=== Provided material ===

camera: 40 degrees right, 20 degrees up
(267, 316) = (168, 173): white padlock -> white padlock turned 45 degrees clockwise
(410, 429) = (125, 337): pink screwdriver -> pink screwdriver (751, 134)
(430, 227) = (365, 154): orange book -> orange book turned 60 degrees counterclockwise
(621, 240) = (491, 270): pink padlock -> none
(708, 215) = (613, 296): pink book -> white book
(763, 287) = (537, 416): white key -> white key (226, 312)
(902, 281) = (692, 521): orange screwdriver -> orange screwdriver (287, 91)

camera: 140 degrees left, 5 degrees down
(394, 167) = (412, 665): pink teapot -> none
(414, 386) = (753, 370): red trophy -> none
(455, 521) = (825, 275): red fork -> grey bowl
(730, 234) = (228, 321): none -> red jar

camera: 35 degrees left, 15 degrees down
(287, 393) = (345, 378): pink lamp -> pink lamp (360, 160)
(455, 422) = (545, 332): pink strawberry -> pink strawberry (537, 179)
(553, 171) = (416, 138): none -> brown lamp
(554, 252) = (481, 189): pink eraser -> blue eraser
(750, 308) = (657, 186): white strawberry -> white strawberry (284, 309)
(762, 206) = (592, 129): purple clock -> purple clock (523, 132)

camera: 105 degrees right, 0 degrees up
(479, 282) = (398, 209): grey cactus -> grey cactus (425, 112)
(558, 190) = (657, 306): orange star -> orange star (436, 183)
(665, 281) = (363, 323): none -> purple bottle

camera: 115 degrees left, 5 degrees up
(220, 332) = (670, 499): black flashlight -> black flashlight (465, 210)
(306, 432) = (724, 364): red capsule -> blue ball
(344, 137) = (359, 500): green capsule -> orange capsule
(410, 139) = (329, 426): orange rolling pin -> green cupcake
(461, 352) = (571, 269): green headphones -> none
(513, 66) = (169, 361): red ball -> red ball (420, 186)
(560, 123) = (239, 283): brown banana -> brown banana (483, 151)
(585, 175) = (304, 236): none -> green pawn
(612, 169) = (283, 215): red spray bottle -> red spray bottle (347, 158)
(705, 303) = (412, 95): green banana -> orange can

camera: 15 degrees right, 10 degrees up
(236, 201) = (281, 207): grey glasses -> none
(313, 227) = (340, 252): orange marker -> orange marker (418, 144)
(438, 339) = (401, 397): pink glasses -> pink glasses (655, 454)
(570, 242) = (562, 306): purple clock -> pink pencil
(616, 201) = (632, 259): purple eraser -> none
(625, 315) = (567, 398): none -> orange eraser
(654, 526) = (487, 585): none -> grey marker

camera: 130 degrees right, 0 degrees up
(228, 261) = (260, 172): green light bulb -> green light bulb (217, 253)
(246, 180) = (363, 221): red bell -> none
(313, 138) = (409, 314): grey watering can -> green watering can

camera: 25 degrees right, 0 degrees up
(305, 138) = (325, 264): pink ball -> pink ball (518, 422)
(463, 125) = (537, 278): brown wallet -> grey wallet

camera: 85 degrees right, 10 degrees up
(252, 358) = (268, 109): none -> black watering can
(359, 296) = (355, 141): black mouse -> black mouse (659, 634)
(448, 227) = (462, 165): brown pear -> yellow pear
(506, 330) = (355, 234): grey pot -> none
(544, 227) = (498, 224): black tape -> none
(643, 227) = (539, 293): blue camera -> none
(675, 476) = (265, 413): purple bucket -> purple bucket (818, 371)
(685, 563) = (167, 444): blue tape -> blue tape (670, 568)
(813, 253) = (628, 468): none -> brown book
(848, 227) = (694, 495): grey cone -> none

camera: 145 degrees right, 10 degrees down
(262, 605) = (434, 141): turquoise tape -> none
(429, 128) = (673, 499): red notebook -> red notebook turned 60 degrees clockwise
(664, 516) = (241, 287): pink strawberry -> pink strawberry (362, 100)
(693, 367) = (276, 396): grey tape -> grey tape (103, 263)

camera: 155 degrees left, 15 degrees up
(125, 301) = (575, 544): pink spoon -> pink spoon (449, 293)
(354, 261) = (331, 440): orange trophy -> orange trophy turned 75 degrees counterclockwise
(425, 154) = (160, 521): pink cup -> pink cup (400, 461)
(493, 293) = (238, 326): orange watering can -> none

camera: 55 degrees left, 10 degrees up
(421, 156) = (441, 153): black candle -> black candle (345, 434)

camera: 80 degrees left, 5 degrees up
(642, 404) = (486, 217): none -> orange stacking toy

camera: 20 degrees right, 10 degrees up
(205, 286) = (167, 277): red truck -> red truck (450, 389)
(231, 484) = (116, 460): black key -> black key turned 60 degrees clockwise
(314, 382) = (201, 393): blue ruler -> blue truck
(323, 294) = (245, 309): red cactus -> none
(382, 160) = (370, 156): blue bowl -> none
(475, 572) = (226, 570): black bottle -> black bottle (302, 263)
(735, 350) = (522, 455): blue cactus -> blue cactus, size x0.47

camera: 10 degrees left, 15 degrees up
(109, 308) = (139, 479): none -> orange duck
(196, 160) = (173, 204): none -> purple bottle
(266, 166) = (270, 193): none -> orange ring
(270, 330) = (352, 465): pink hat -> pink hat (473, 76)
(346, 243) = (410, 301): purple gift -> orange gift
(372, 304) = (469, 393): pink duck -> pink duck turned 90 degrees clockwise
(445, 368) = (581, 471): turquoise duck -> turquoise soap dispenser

===

Repeat, without change, each line of the data above from the one that contains "(109, 308) = (139, 479): none -> orange duck" through the final line, counting both.

(109, 308) = (139, 479): none -> orange duck
(196, 160) = (173, 204): none -> purple bottle
(266, 166) = (270, 193): none -> orange ring
(270, 330) = (352, 465): pink hat -> pink hat (473, 76)
(346, 243) = (410, 301): purple gift -> orange gift
(372, 304) = (469, 393): pink duck -> pink duck turned 90 degrees clockwise
(445, 368) = (581, 471): turquoise duck -> turquoise soap dispenser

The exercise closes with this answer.